■ TASK: From the first line of the data below through the line holding "building: [37,274,89,331] -> [97,303,149,359]", output each line exactly and leave the pictures out.

(EXTRACTED ENTRIES)

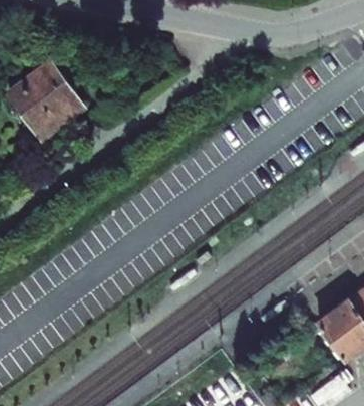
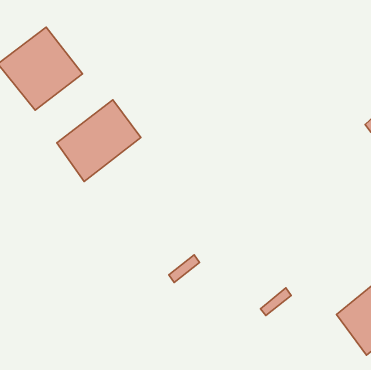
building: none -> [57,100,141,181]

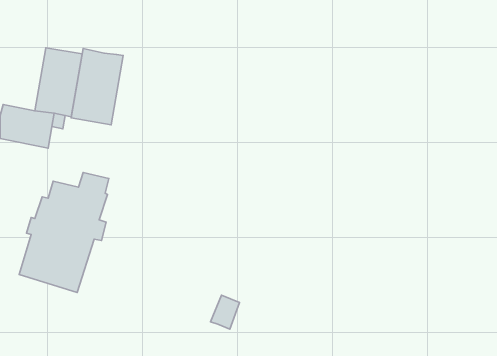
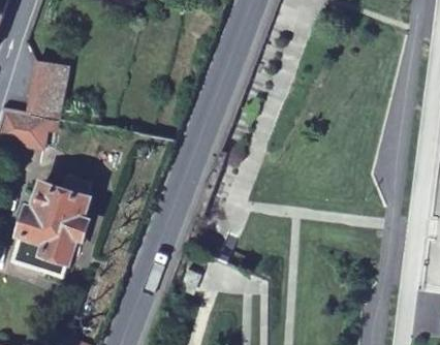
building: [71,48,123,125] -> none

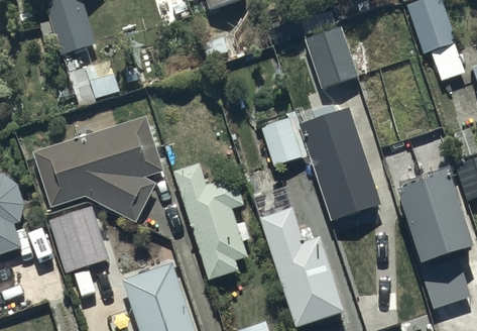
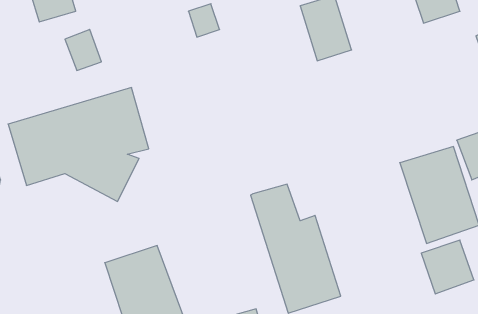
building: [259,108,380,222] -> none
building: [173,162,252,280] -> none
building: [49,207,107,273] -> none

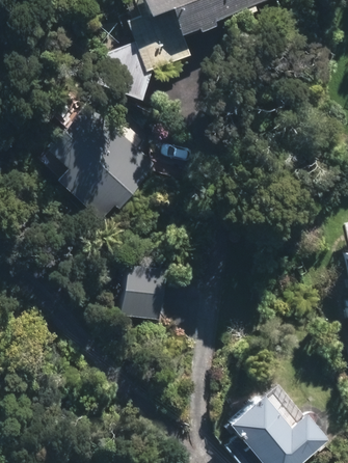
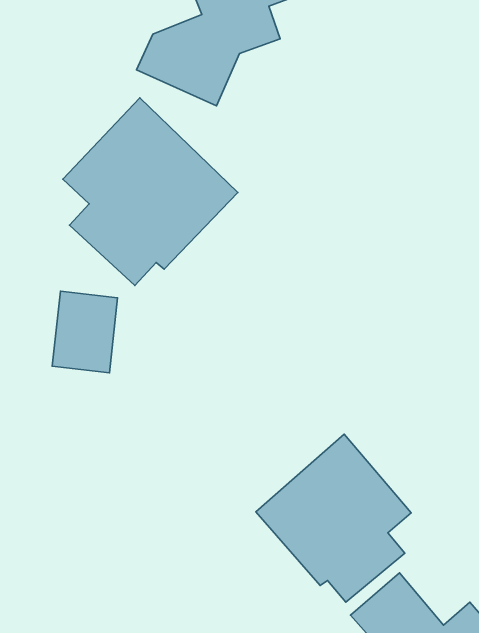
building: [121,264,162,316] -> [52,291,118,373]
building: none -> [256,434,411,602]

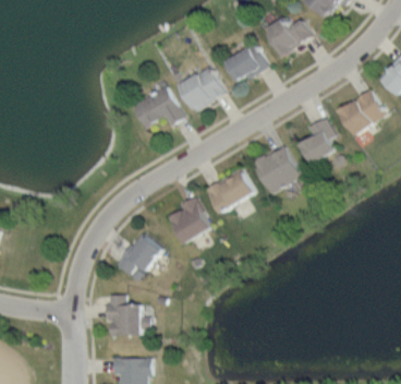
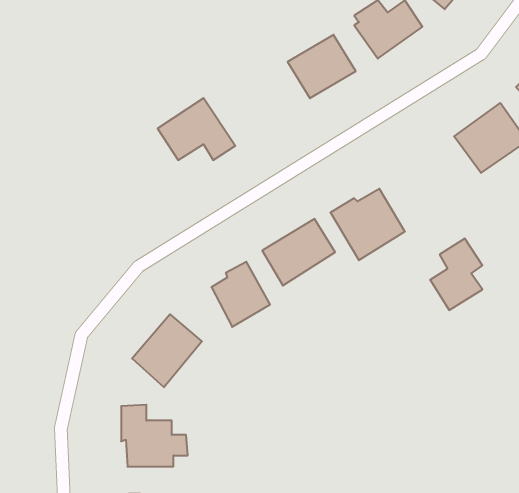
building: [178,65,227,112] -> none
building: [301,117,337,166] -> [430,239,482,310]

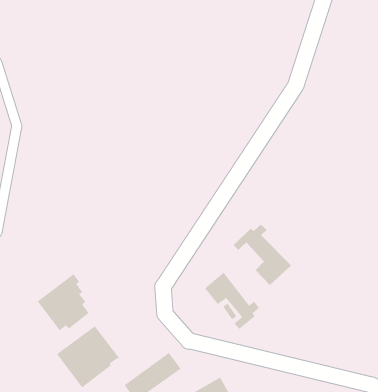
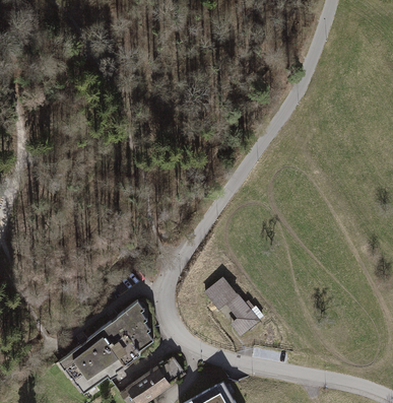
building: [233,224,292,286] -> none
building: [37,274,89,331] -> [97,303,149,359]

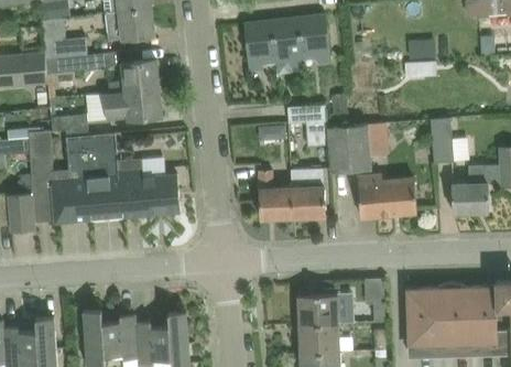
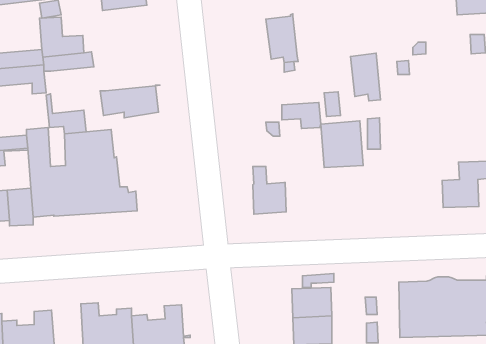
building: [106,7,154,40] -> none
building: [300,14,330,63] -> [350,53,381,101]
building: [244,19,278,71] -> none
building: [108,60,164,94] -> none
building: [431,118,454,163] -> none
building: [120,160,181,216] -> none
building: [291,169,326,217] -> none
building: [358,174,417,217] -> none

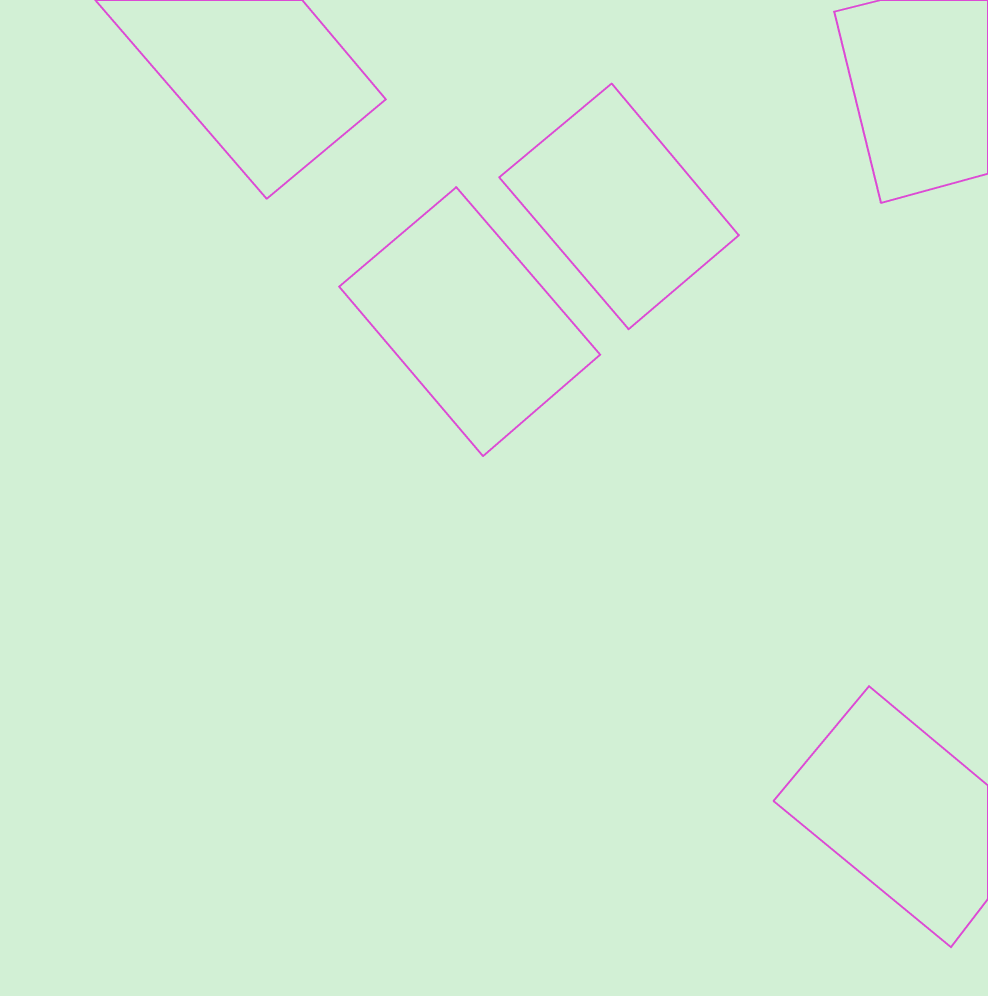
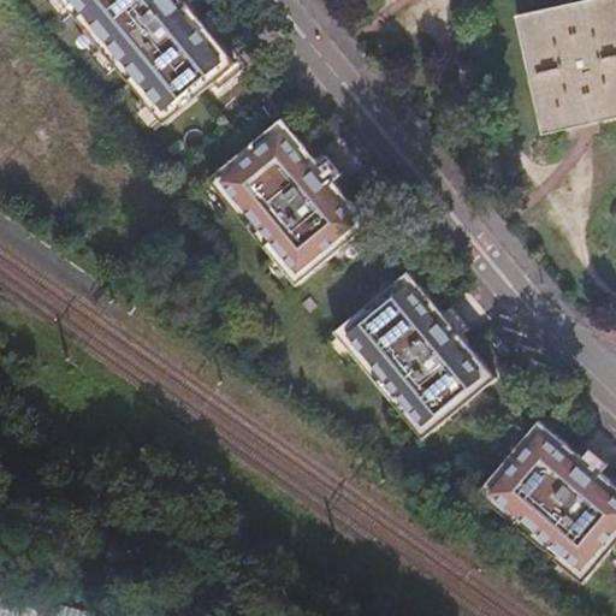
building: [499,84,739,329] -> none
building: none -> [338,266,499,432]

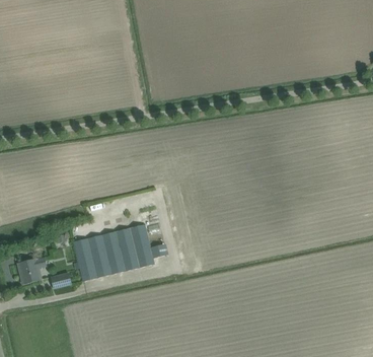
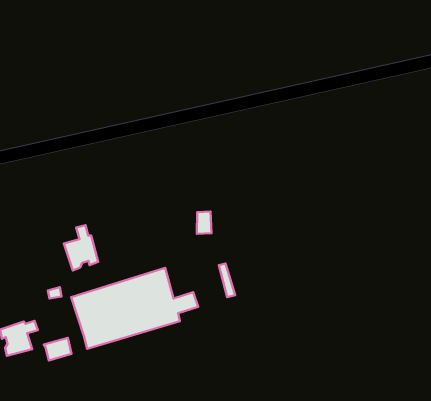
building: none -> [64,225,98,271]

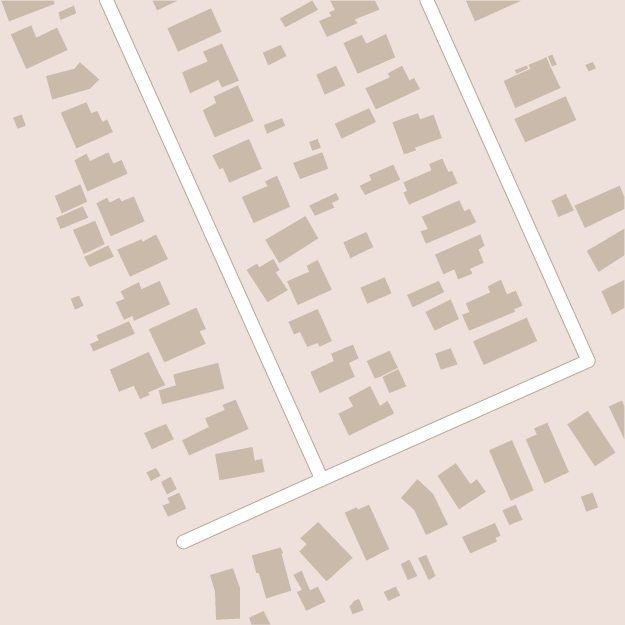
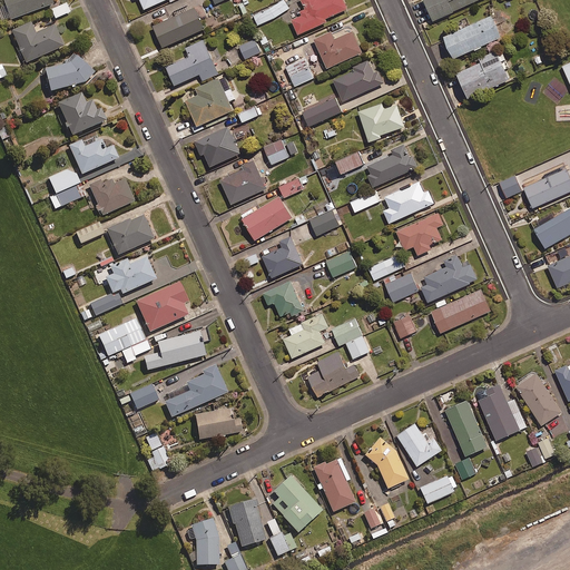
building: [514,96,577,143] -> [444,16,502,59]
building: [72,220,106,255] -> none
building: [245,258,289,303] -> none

(End EXTRACTED ENTRIES)

■ TASK RESPONSE:
building: none -> [57,100,141,181]

building: [71,48,123,125] -> none

building: [259,108,380,222] -> none
building: [173,162,252,280] -> none
building: [49,207,107,273] -> none

building: [121,264,162,316] -> [52,291,118,373]
building: none -> [256,434,411,602]

building: [178,65,227,112] -> none
building: [301,117,337,166] -> [430,239,482,310]

building: [233,224,292,286] -> none
building: [37,274,89,331] -> [97,303,149,359]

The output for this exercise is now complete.